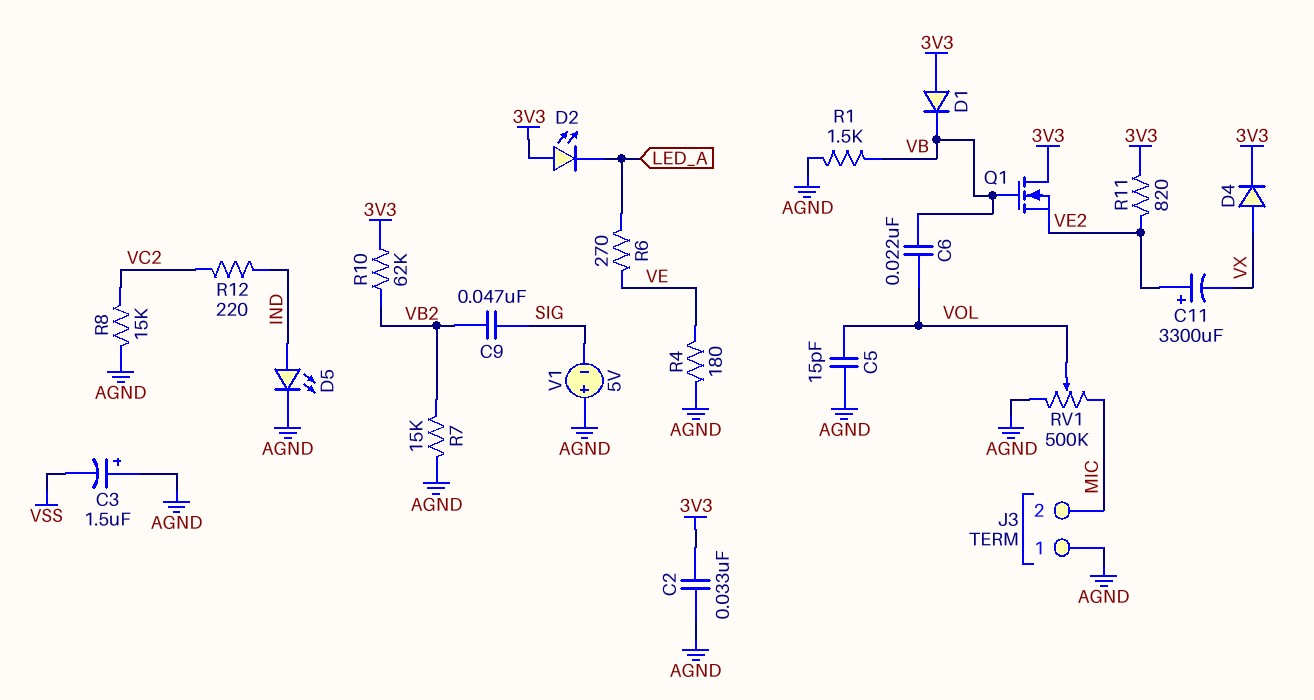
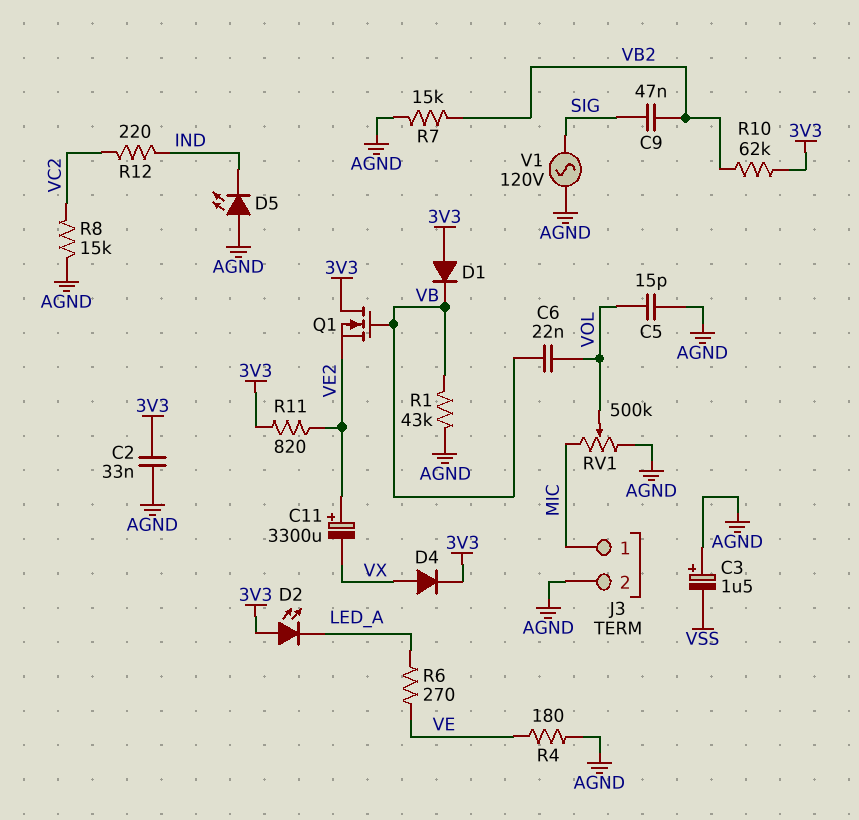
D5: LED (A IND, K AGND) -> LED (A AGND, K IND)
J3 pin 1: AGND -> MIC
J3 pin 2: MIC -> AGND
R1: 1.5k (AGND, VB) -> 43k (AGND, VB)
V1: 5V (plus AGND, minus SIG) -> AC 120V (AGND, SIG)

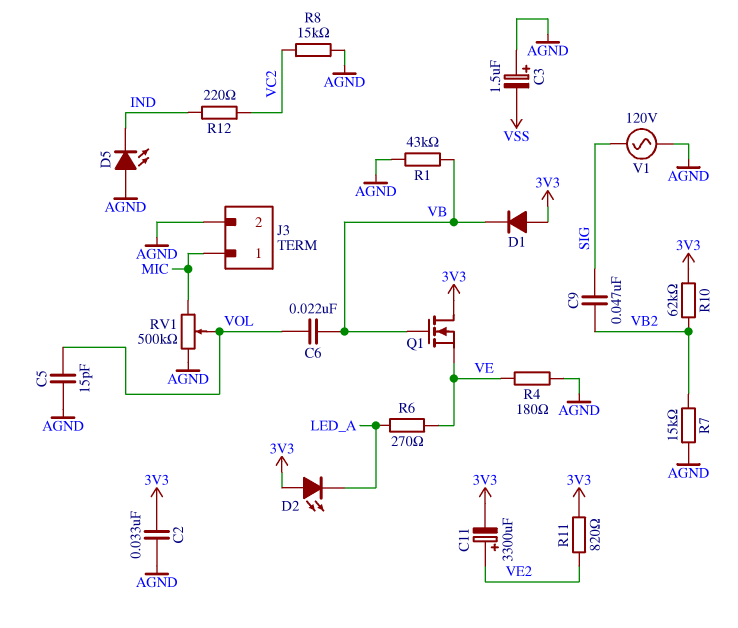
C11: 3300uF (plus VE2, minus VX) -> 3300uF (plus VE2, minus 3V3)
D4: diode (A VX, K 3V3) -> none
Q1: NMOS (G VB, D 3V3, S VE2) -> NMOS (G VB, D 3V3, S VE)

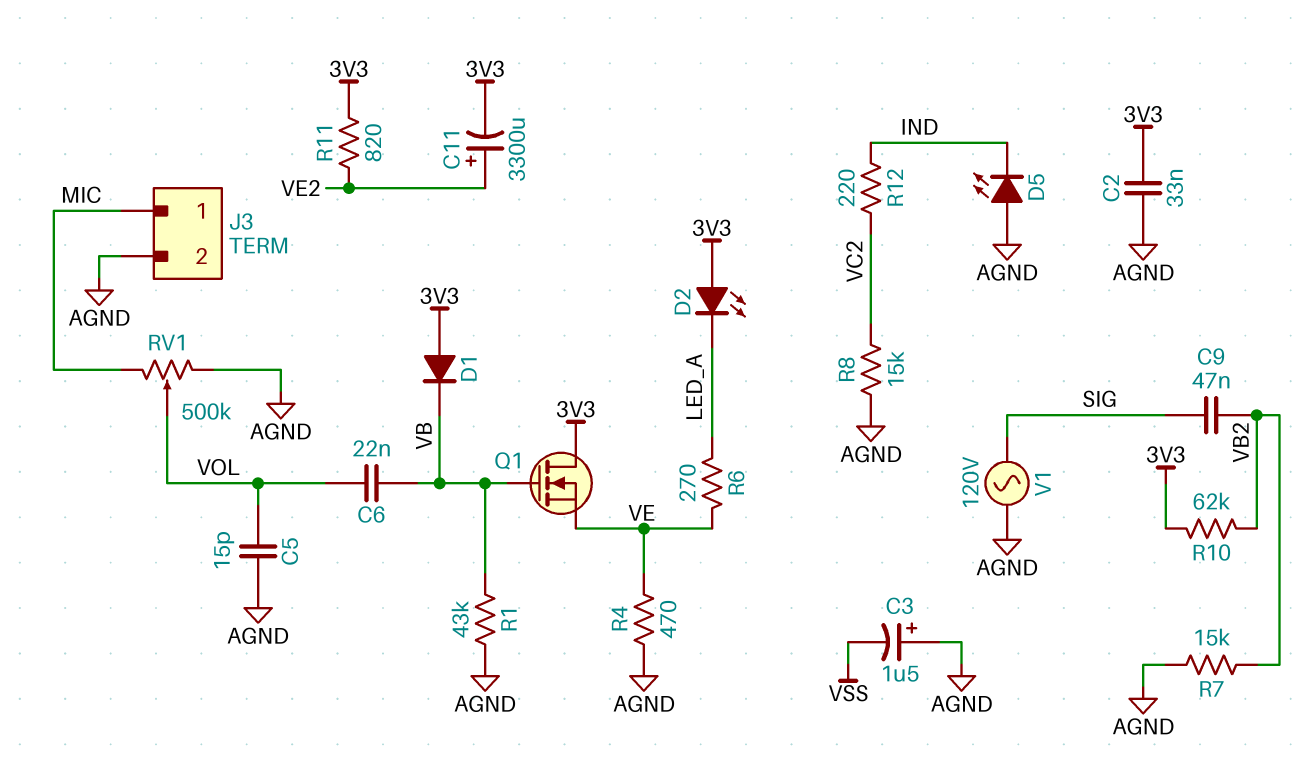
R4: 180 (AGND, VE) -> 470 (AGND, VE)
____________________
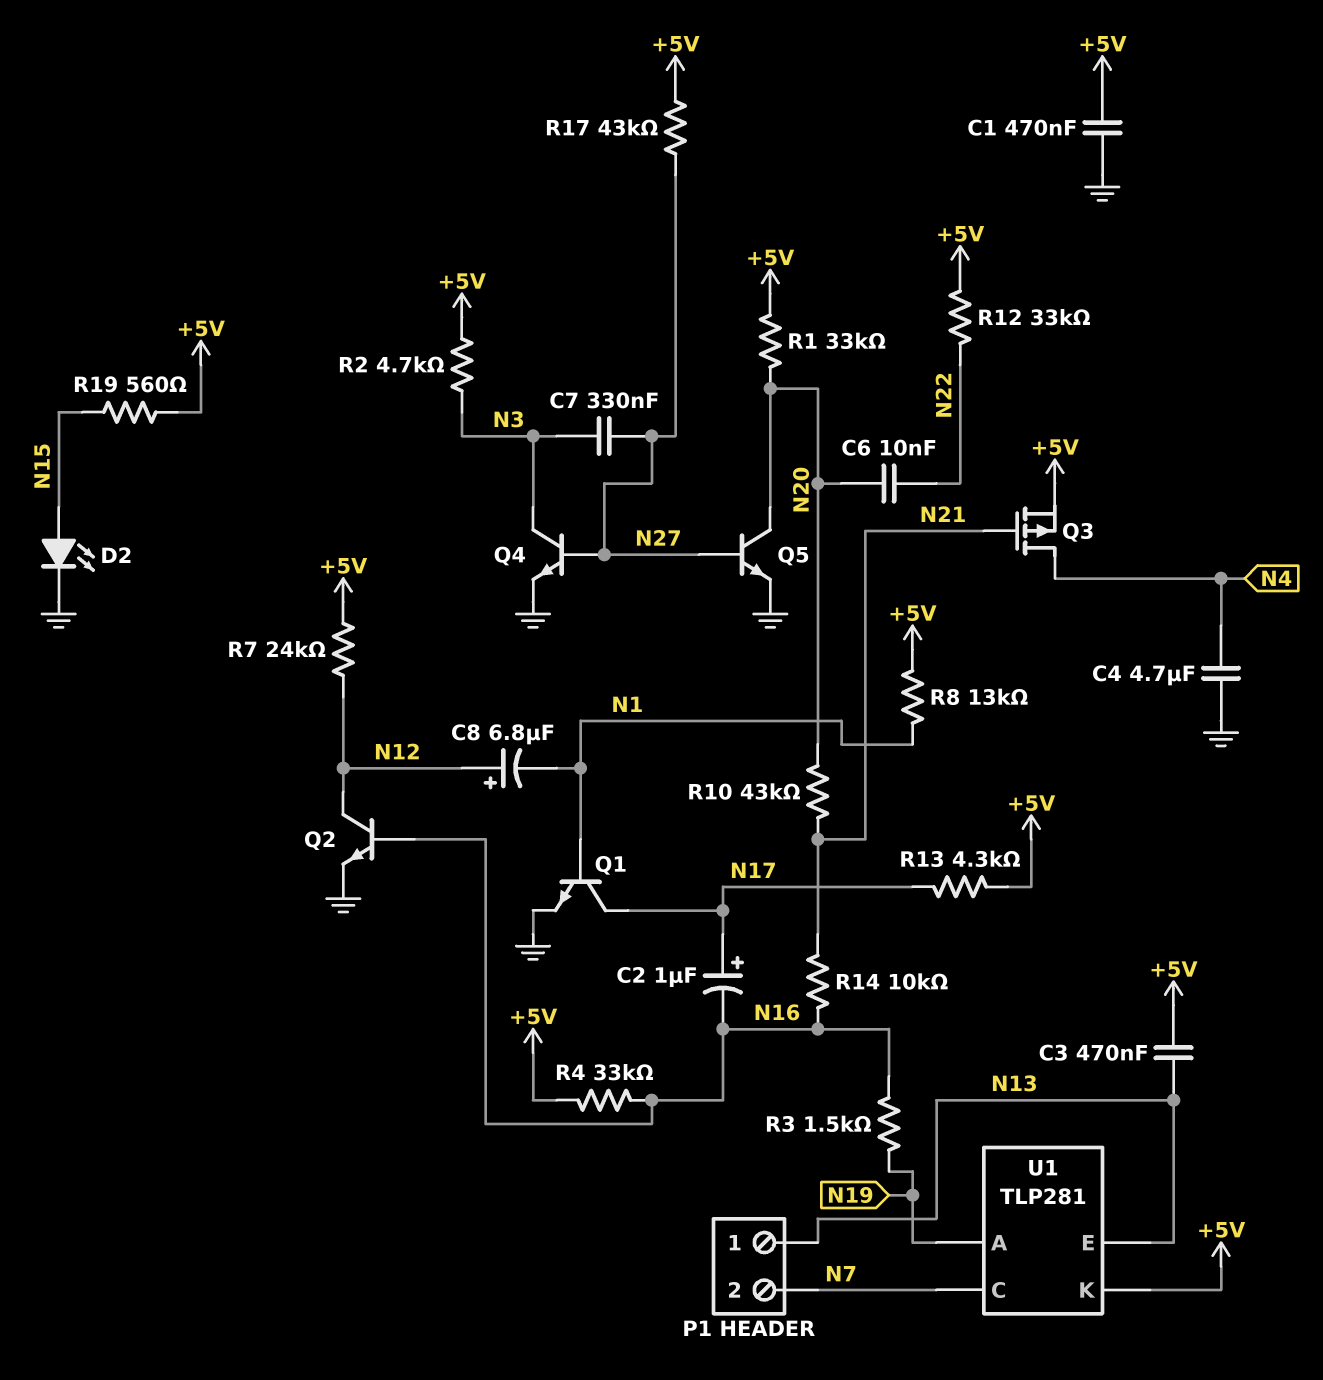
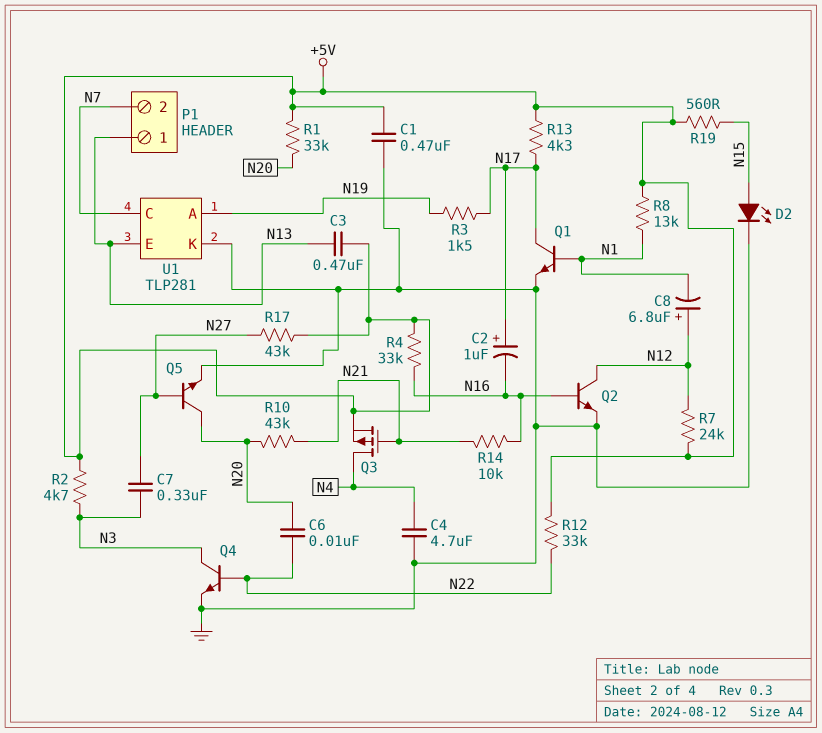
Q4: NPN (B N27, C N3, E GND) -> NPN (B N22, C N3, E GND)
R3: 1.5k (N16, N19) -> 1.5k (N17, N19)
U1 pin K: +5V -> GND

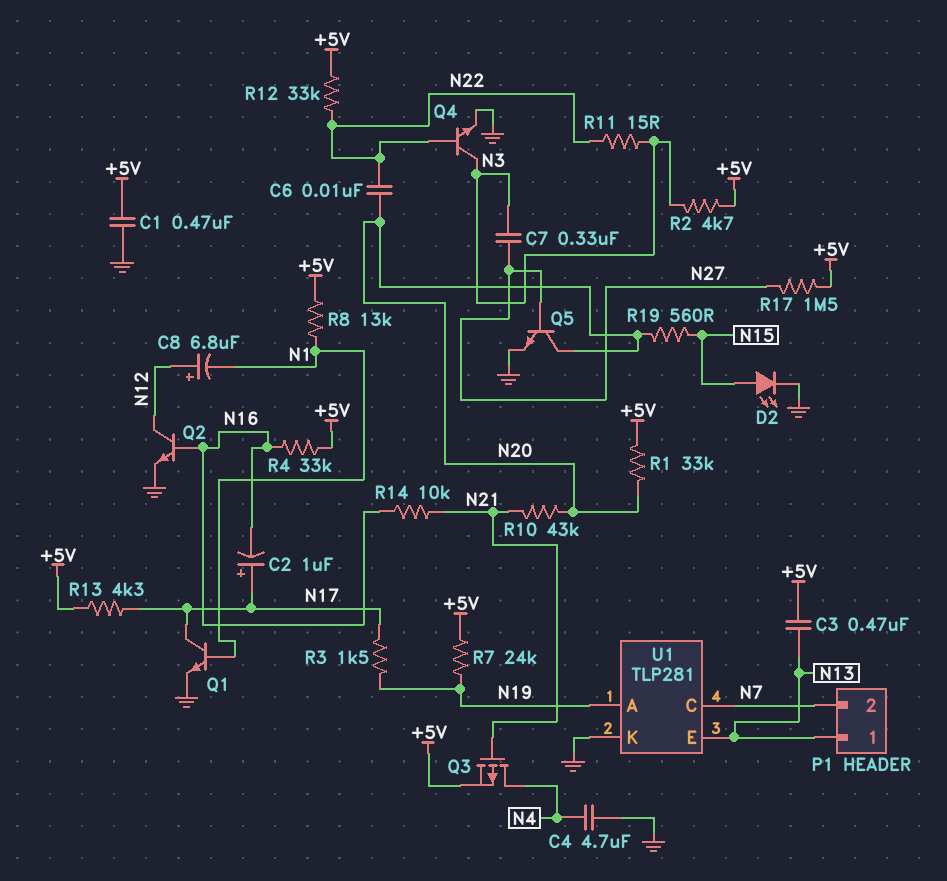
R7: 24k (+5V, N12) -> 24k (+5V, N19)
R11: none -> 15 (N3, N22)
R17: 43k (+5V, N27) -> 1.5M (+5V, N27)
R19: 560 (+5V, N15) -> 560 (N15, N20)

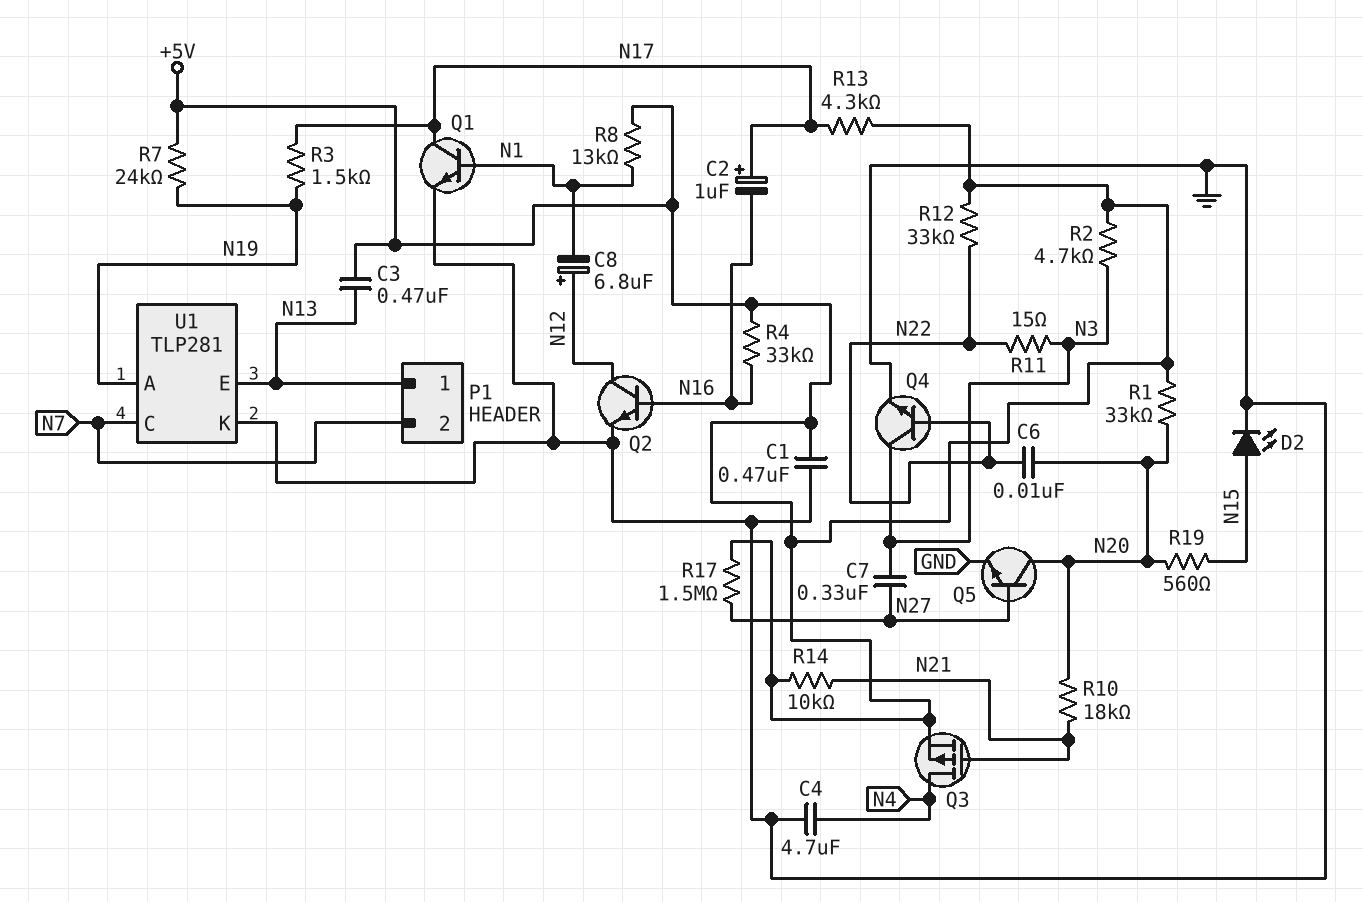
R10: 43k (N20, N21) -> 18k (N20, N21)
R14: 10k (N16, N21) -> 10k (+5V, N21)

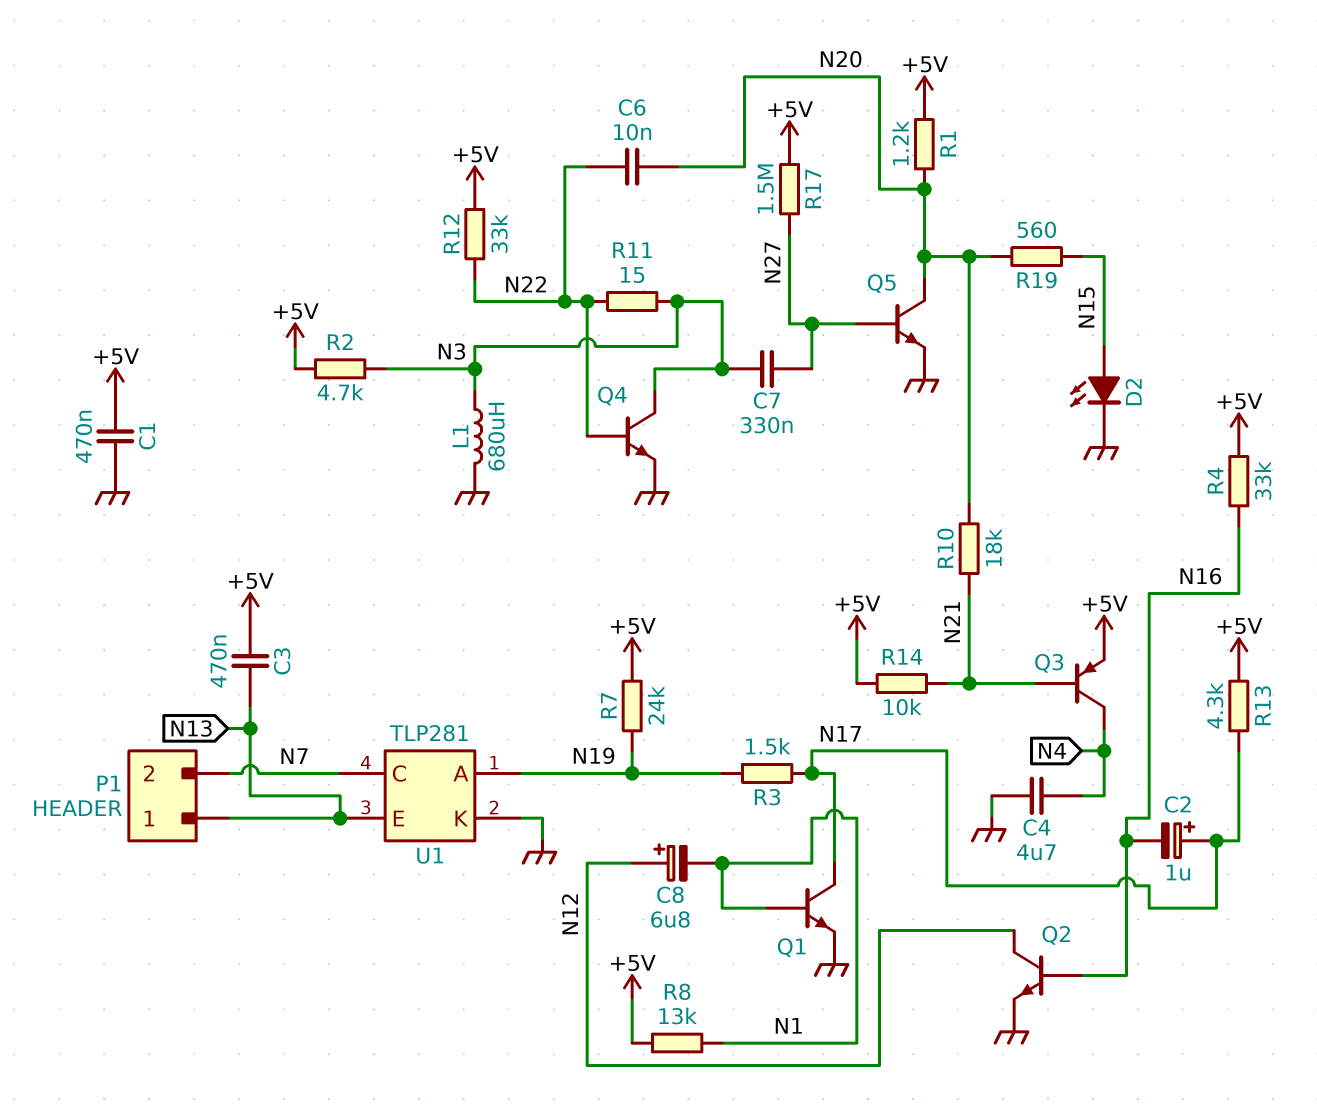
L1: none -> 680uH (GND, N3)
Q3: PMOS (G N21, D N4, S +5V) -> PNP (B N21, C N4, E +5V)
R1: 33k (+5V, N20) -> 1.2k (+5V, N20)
____________________
_Activity:_
Exactly the lines starting at the one above with "Q4: NPN (B N27, C" and ending at the one with "R1: 33k (+5V, N20) -> 1.2k (+5V, N20)" should be printed, and nothing else. Omit the pictures.

_Task result:_
Q4: NPN (B N27, C N3, E GND) -> NPN (B N22, C N3, E GND)
R3: 1.5k (N16, N19) -> 1.5k (N17, N19)
U1 pin K: +5V -> GND

R7: 24k (+5V, N12) -> 24k (+5V, N19)
R11: none -> 15 (N3, N22)
R17: 43k (+5V, N27) -> 1.5M (+5V, N27)
R19: 560 (+5V, N15) -> 560 (N15, N20)

R10: 43k (N20, N21) -> 18k (N20, N21)
R14: 10k (N16, N21) -> 10k (+5V, N21)

L1: none -> 680uH (GND, N3)
Q3: PMOS (G N21, D N4, S +5V) -> PNP (B N21, C N4, E +5V)
R1: 33k (+5V, N20) -> 1.2k (+5V, N20)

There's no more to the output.